TASK BRIEF: All entries need to be written out again exactly, without their pictures.

━━━━━ DATA FOR REVIEW

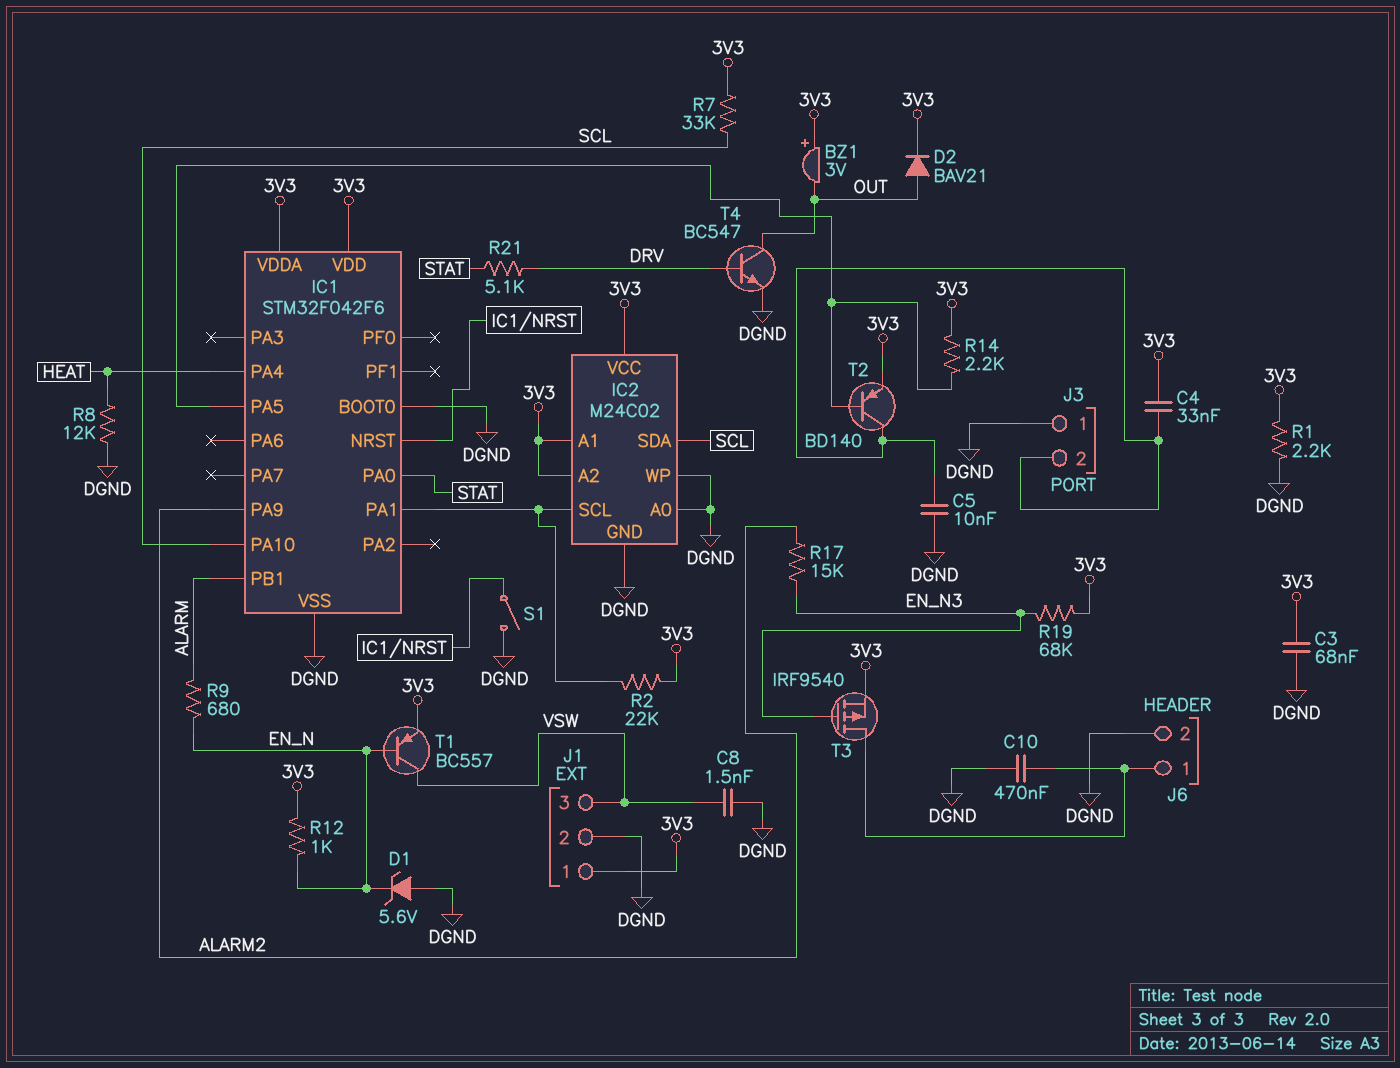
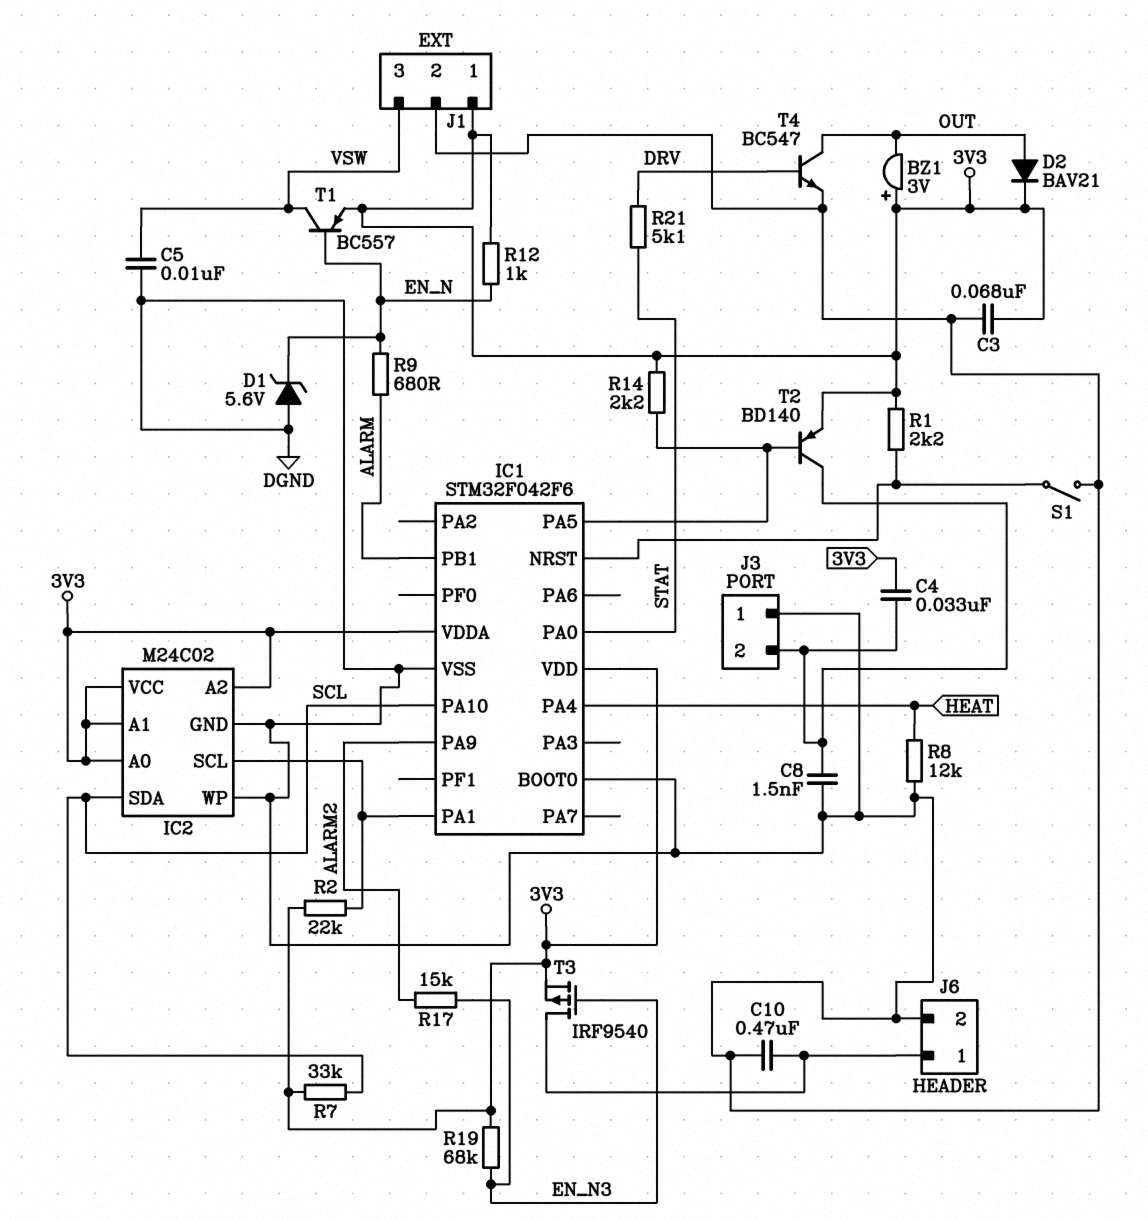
C5: 10nF (DGND, J3/2) -> 10nF (DGND, VSW)
C8: 1.5nF (DGND, VSW) -> 1.5nF (DGND, J3/2)
IC2 pin A0: DGND -> 3V3
R1: 2.2k (3V3, DGND) -> 2.2k (3V3, IC1/NRST)

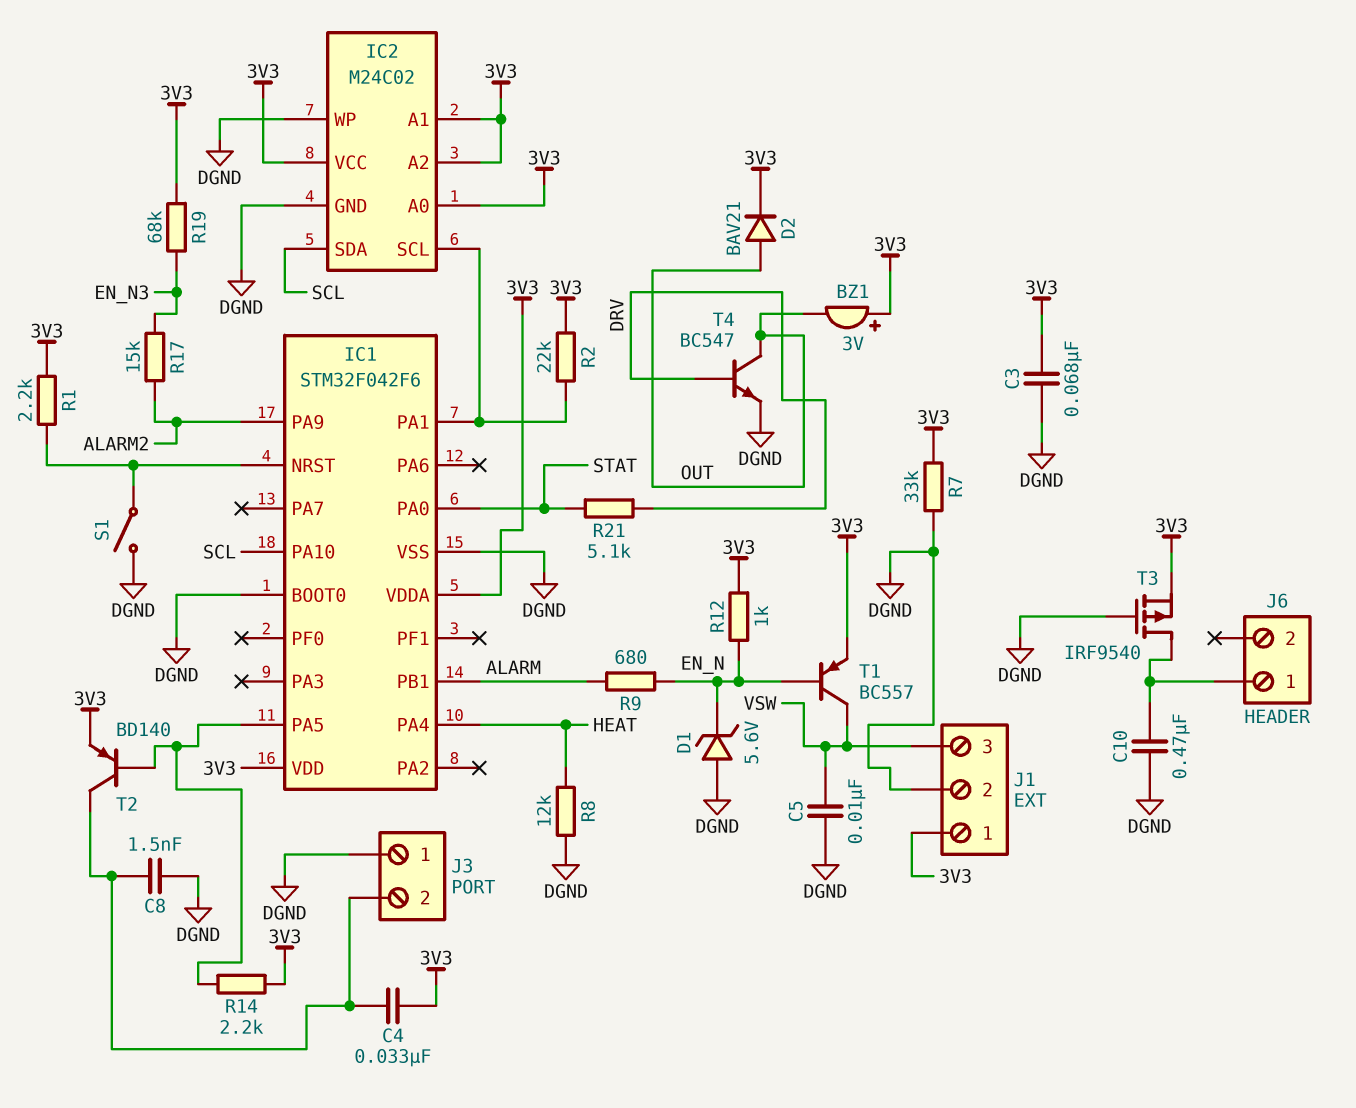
J6 pin 2: DGND -> none
R7: 33k (3V3, SCL) -> 33k (3V3, DGND)
T3: PMOS IRF9540 (G EN_N3, D J6/1, S 3V3) -> PMOS IRF9540 (G DGND, D J6/1, S 3V3)

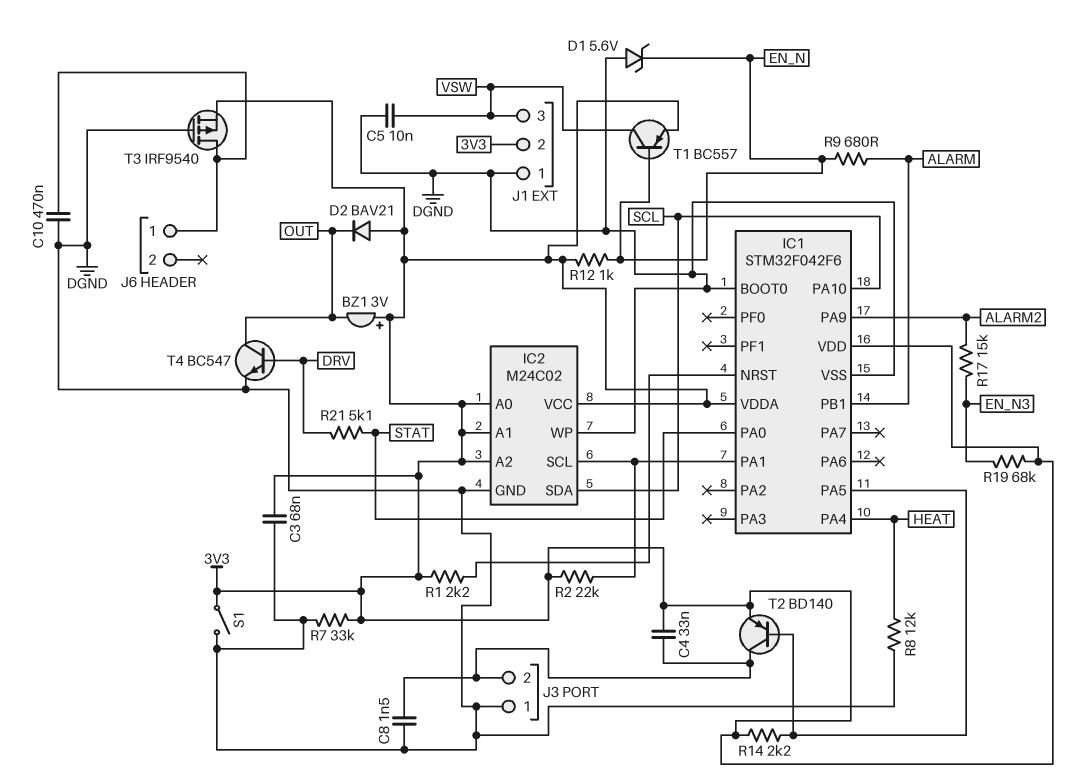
D2: diode BAV21 (A OUT, K 3V3) -> diode BAV21 (A 3V3, K OUT)
J1 pin 1: 3V3 -> DGND
J1 pin 2: DGND -> 3V3
S1: switch (DGND, IC1/NRST) -> switch (3V3, DGND)

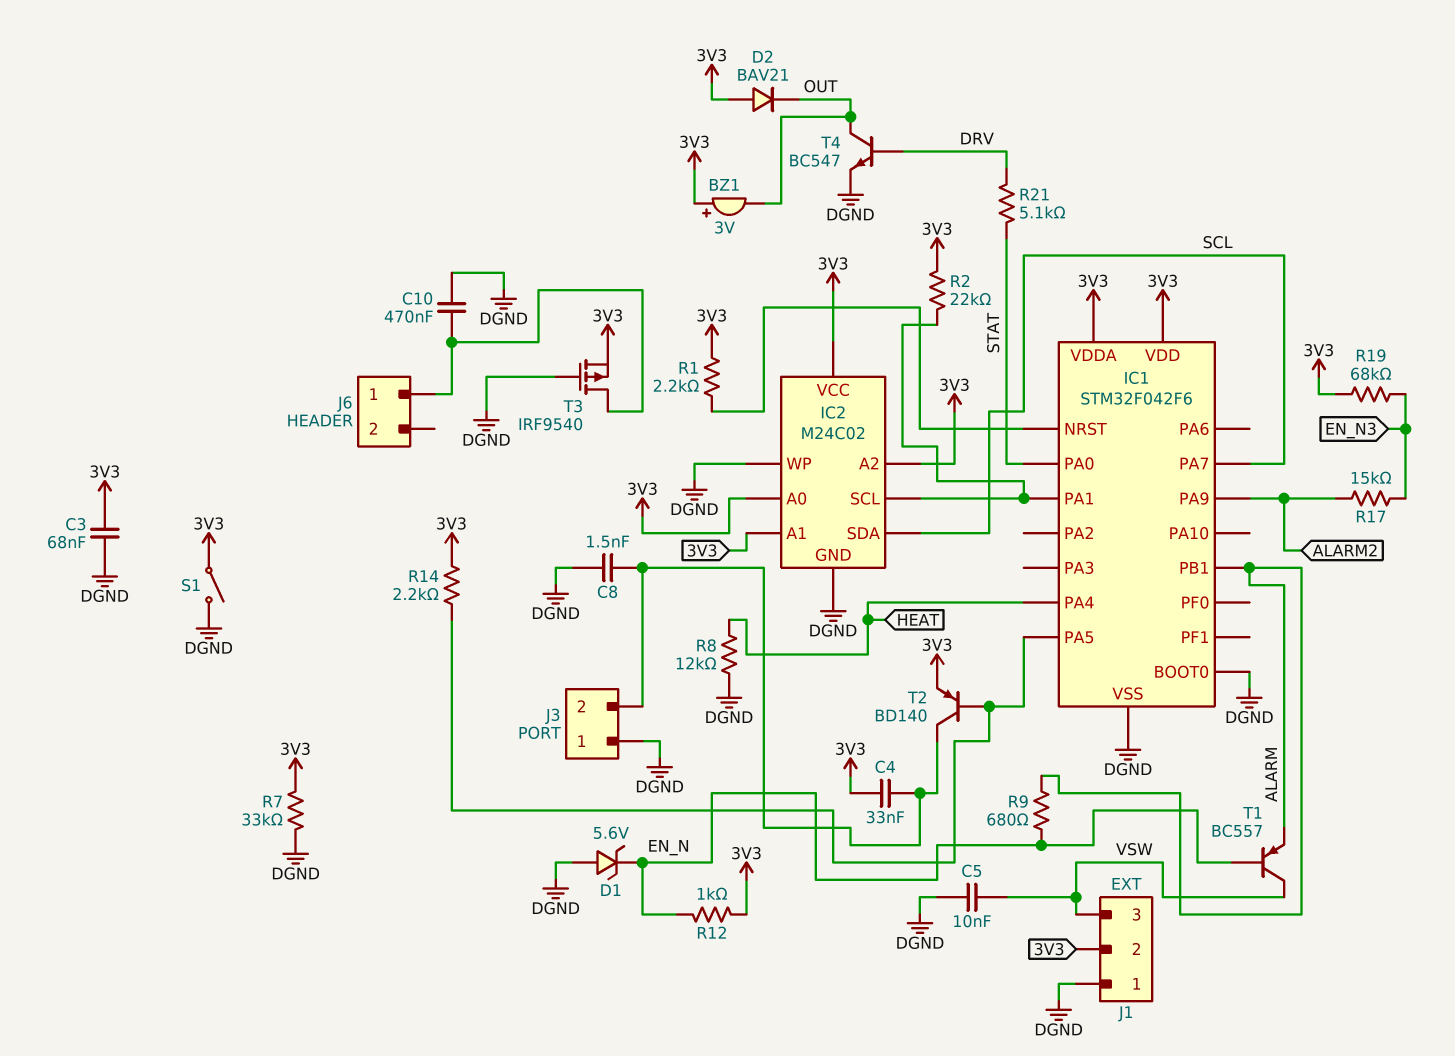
IC1 pin PA7: none -> SCL
IC1 pin PA10: SCL -> none
T1: PNP BC557 (B EN_N, C VSW, E 3V3) -> PNP BC557 (B EN_N, C VSW, E ALARM)

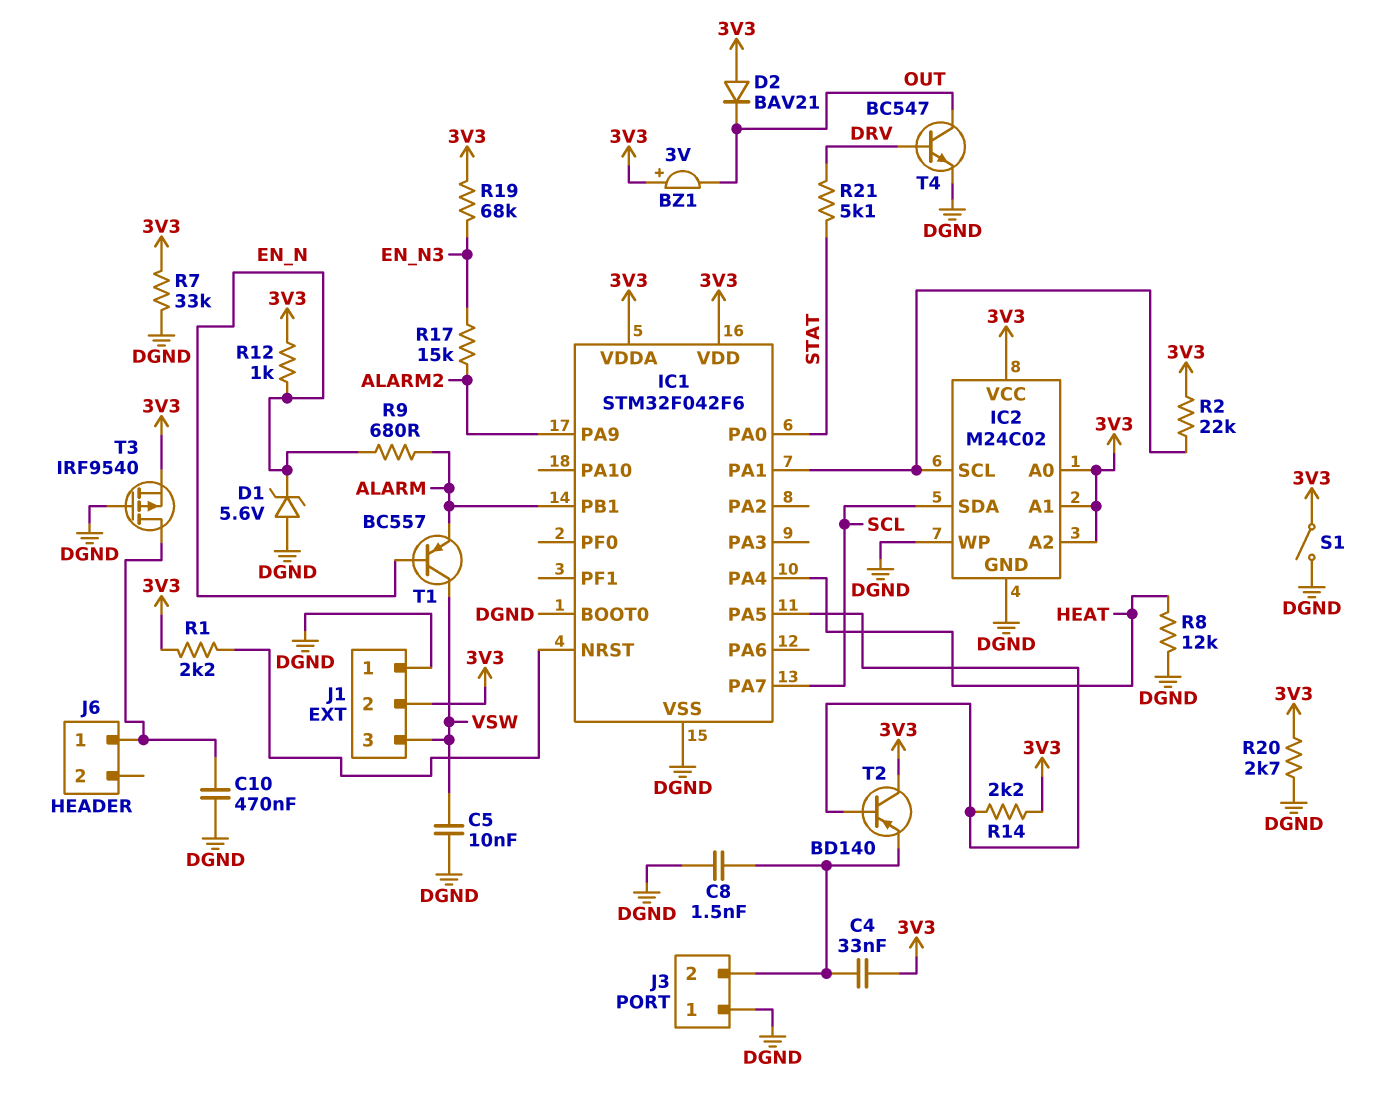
C3: 68nF (3V3, DGND) -> none
R20: none -> 2.7k (3V3, DGND)
T2: PNP BD140 (B IC1/PA5, C J3/2, E 3V3) -> PNP BD140 (B IC1/PA5, C 3V3, E J3/2)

━━━━━━━━━━

OUTPUT BELOW:
C5: 10nF (DGND, J3/2) -> 10nF (DGND, VSW)
C8: 1.5nF (DGND, VSW) -> 1.5nF (DGND, J3/2)
IC2 pin A0: DGND -> 3V3
R1: 2.2k (3V3, DGND) -> 2.2k (3V3, IC1/NRST)

J6 pin 2: DGND -> none
R7: 33k (3V3, SCL) -> 33k (3V3, DGND)
T3: PMOS IRF9540 (G EN_N3, D J6/1, S 3V3) -> PMOS IRF9540 (G DGND, D J6/1, S 3V3)

D2: diode BAV21 (A OUT, K 3V3) -> diode BAV21 (A 3V3, K OUT)
J1 pin 1: 3V3 -> DGND
J1 pin 2: DGND -> 3V3
S1: switch (DGND, IC1/NRST) -> switch (3V3, DGND)

IC1 pin PA7: none -> SCL
IC1 pin PA10: SCL -> none
T1: PNP BC557 (B EN_N, C VSW, E 3V3) -> PNP BC557 (B EN_N, C VSW, E ALARM)

C3: 68nF (3V3, DGND) -> none
R20: none -> 2.7k (3V3, DGND)
T2: PNP BD140 (B IC1/PA5, C J3/2, E 3V3) -> PNP BD140 (B IC1/PA5, C 3V3, E J3/2)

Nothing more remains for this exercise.